:: Work instruction ::
What is printed must match, line for line, the records from their first line through the line containing "D1: LED yellow", with pictures left out.

:: Data extract ::

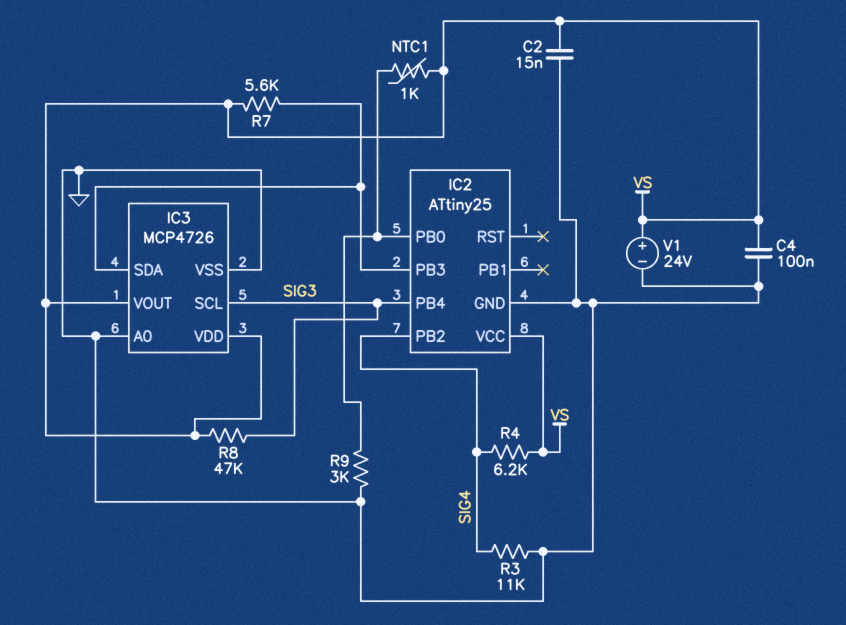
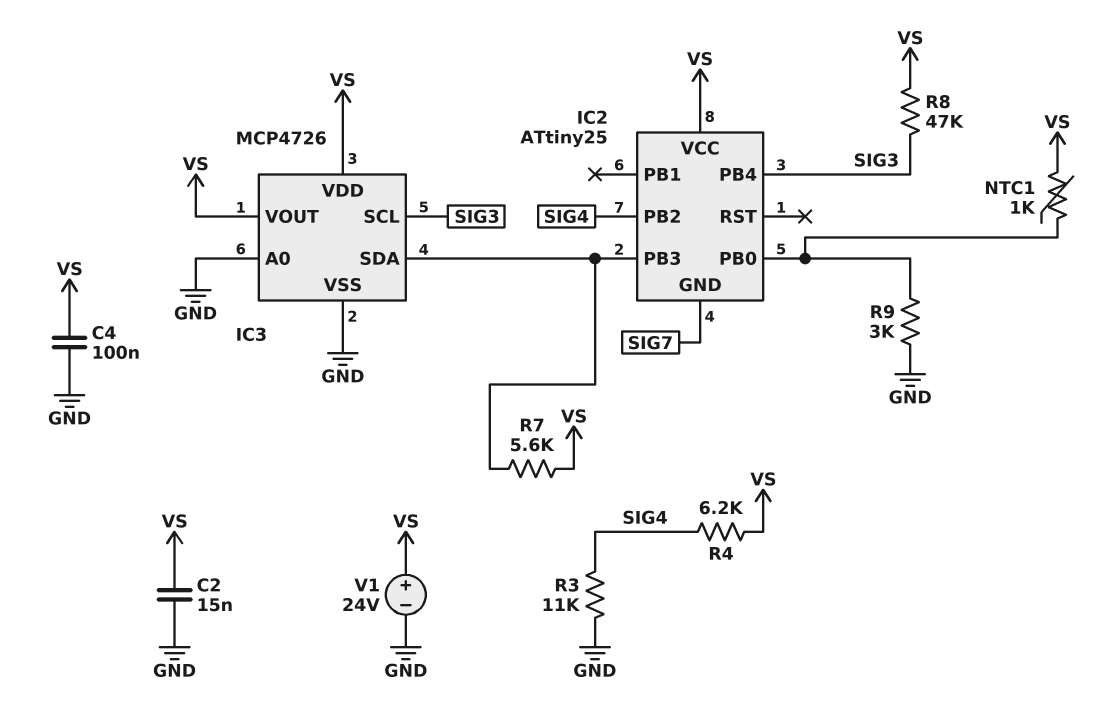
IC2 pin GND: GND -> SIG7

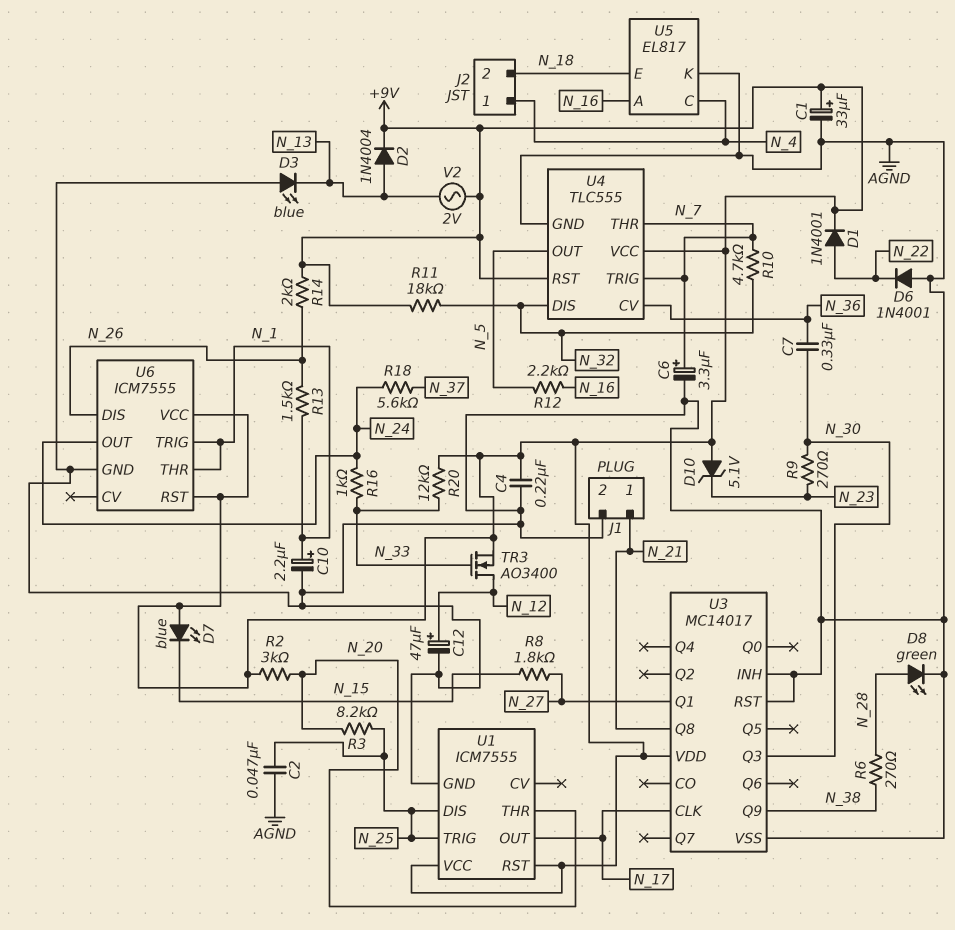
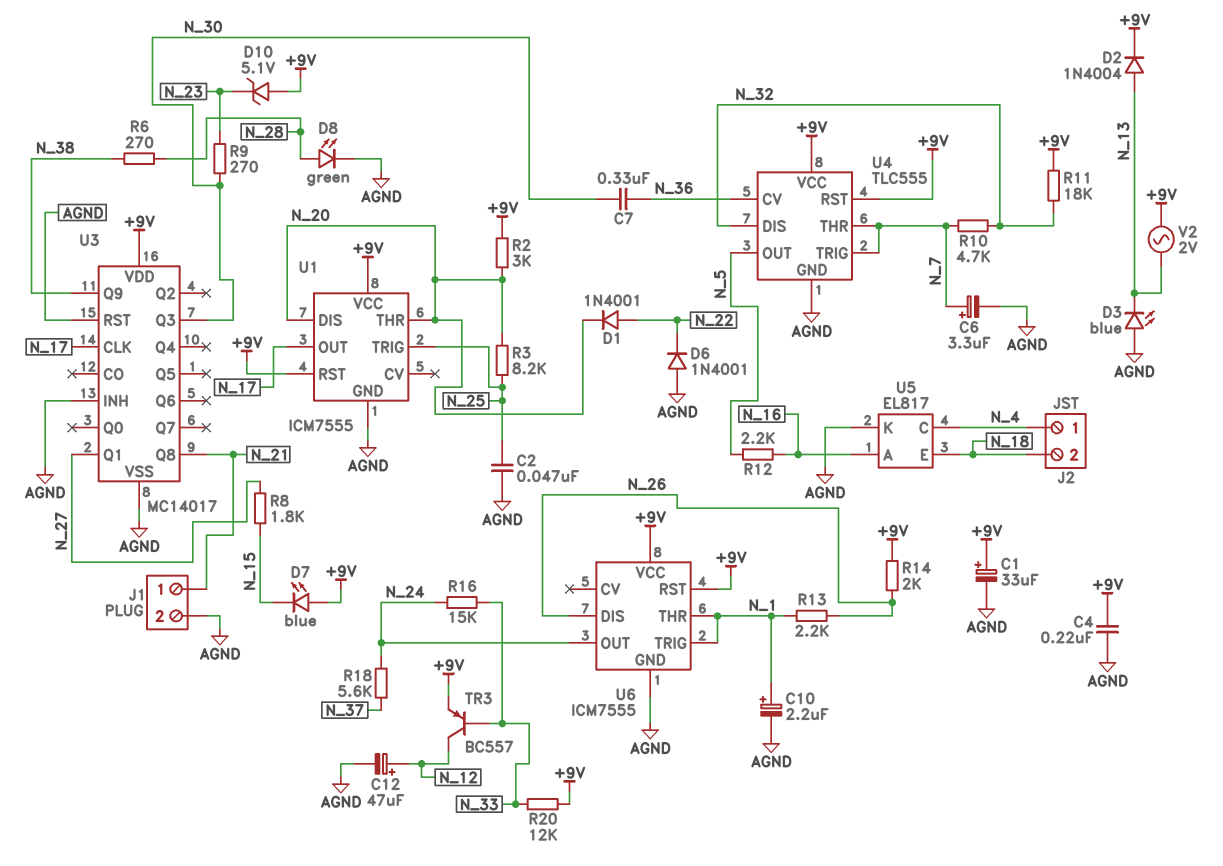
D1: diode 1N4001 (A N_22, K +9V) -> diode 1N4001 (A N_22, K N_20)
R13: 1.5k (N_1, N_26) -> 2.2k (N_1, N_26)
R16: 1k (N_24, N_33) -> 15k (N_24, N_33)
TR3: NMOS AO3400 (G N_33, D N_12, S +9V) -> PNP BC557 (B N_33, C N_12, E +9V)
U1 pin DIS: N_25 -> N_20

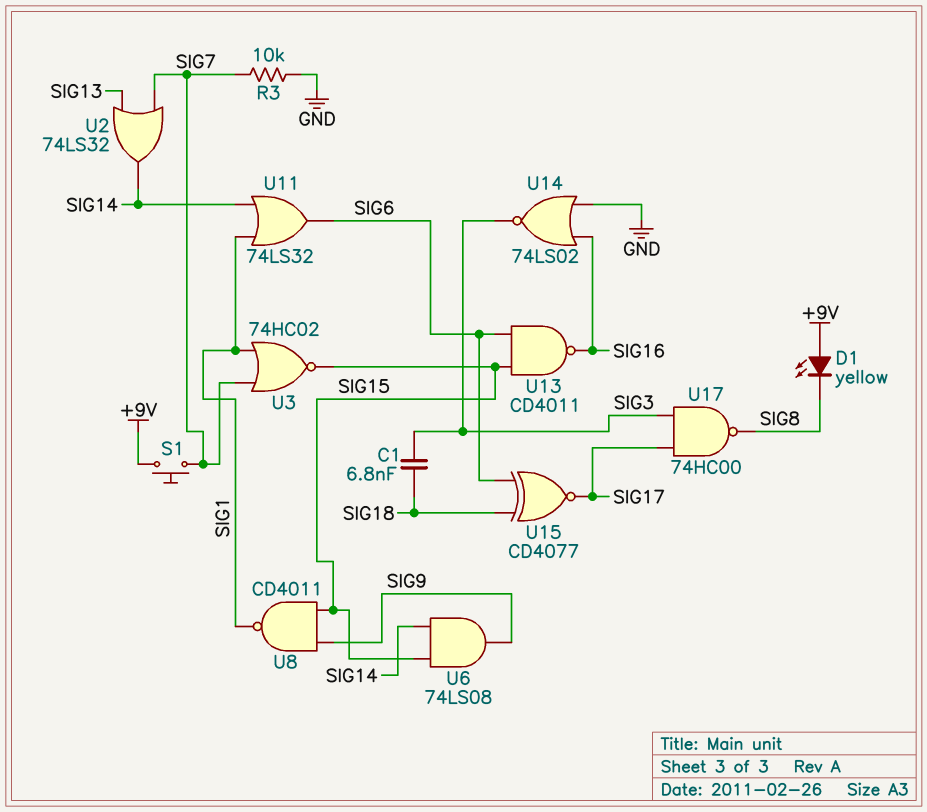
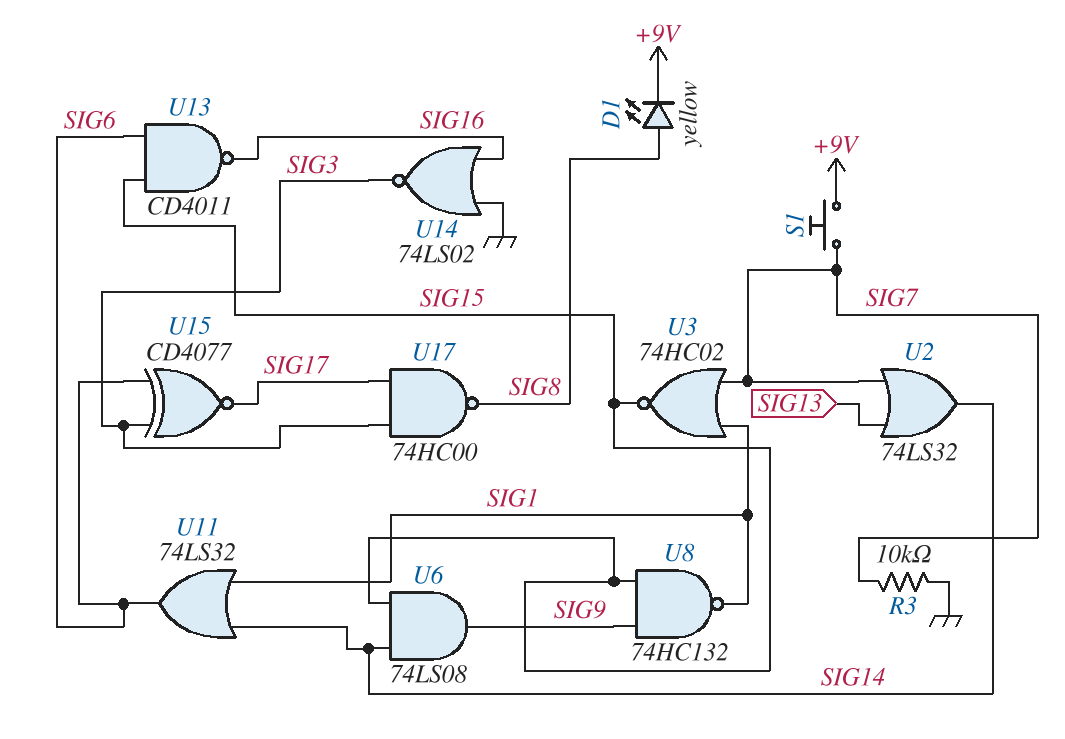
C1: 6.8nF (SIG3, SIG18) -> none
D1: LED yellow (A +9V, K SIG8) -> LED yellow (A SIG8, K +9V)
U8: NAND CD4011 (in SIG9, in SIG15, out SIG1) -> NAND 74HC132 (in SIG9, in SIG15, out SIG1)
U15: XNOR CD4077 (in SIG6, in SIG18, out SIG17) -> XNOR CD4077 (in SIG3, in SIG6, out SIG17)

:: Response to the exercise ::
IC2 pin GND: GND -> SIG7

D1: diode 1N4001 (A N_22, K +9V) -> diode 1N4001 (A N_22, K N_20)
R13: 1.5k (N_1, N_26) -> 2.2k (N_1, N_26)
R16: 1k (N_24, N_33) -> 15k (N_24, N_33)
TR3: NMOS AO3400 (G N_33, D N_12, S +9V) -> PNP BC557 (B N_33, C N_12, E +9V)
U1 pin DIS: N_25 -> N_20

C1: 6.8nF (SIG3, SIG18) -> none
D1: LED yellow (A +9V, K SIG8) -> LED yellow (A SIG8, K +9V)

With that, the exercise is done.